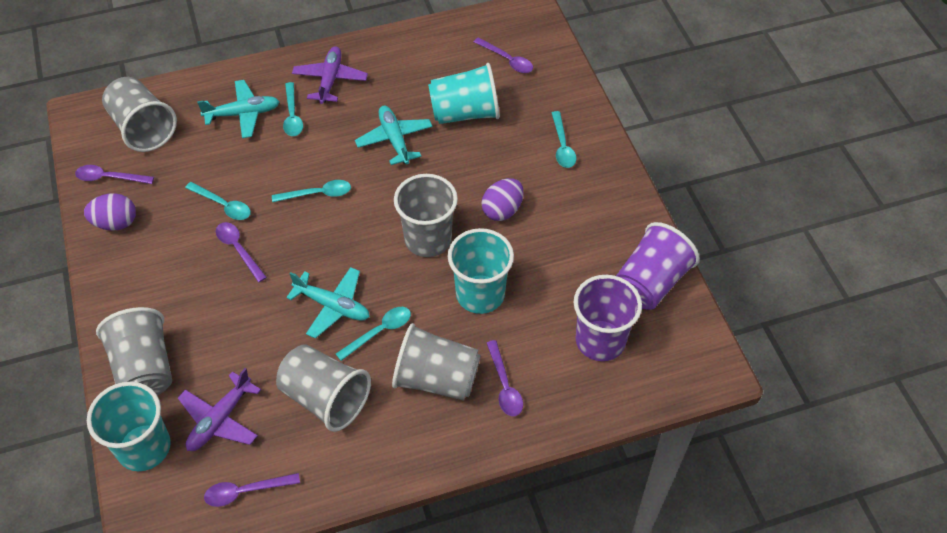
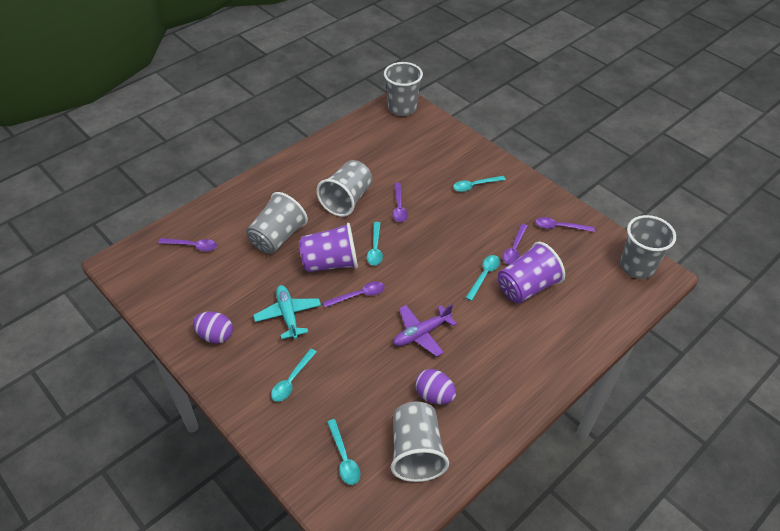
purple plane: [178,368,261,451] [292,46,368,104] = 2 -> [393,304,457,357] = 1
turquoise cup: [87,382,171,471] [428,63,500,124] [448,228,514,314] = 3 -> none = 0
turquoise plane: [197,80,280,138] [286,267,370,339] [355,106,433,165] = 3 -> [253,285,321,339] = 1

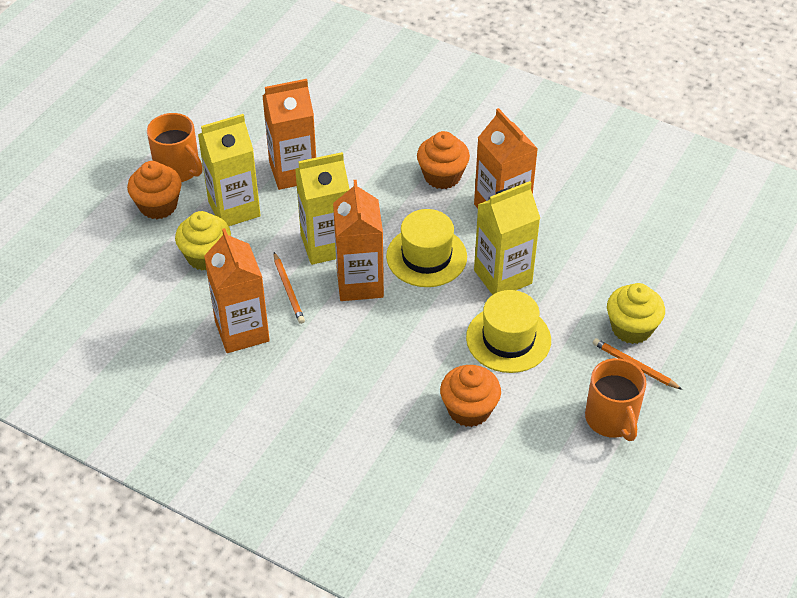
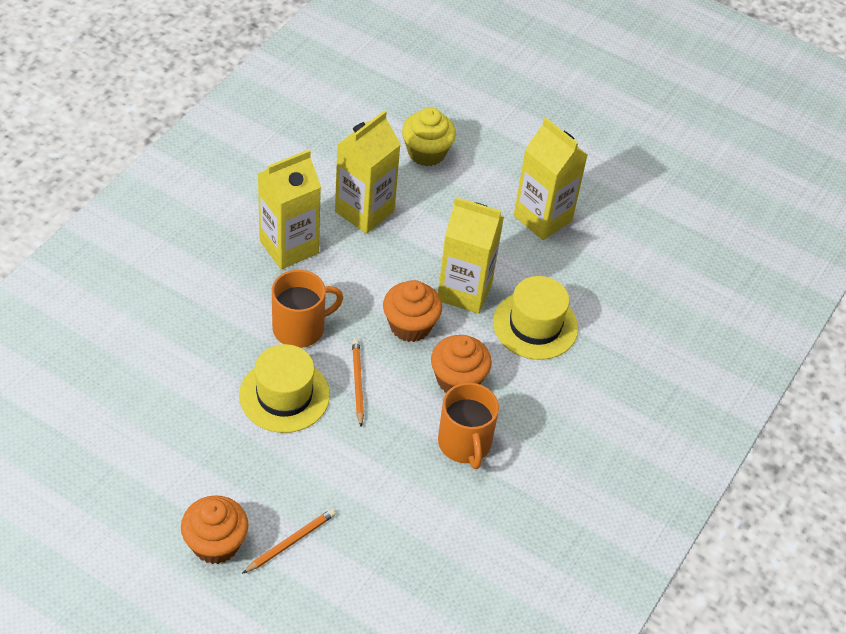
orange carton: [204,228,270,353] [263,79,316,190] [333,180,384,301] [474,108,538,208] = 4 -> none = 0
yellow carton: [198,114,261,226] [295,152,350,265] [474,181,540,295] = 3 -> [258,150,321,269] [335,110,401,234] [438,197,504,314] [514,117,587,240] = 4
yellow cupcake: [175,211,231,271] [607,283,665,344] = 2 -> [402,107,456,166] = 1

◆ WORK REQUIRED:
I would like you to report every line in the listing above that contains "plane".

◆ EXERCISE RESPONSE:
purple plane: [178,368,261,451] [292,46,368,104] = 2 -> [393,304,457,357] = 1
turquoise plane: [197,80,280,138] [286,267,370,339] [355,106,433,165] = 3 -> [253,285,321,339] = 1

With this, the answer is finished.